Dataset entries
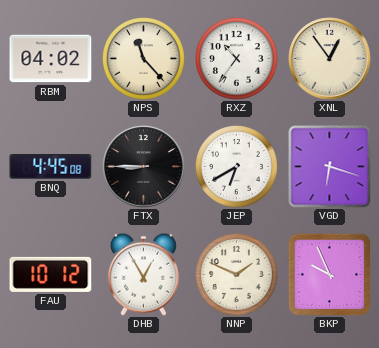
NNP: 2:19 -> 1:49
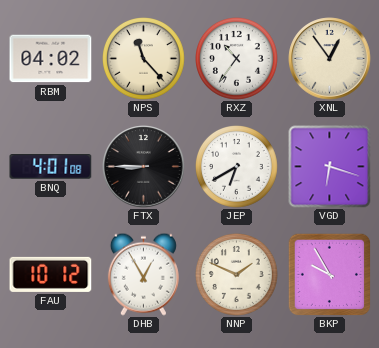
BNQ: 4:45 -> 4:01
BKP: 9:56 -> 9:55
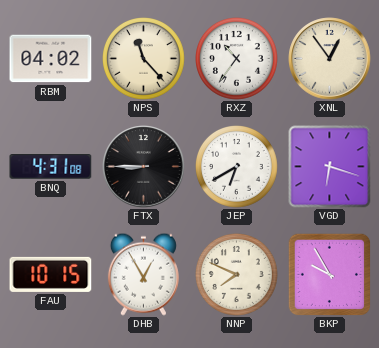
BNQ: 4:01 -> 4:31
FAU: 10:12 -> 10:15
NNP: 1:49 -> 7:49
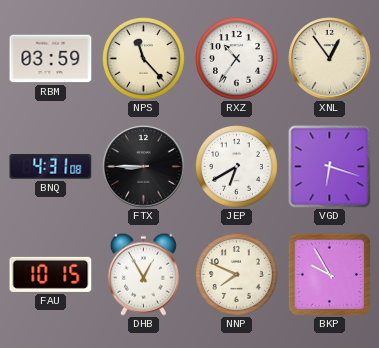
RBM: 04:02 -> 03:59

WORK TO BE COMPLETED » Reproduce every line of the entries above without any change, leaving out the pictures.

THE ANSWER »
NNP: 2:19 -> 1:49
BNQ: 4:45 -> 4:01
BKP: 9:56 -> 9:55
BNQ: 4:01 -> 4:31
FAU: 10:12 -> 10:15
NNP: 1:49 -> 7:49
RBM: 04:02 -> 03:59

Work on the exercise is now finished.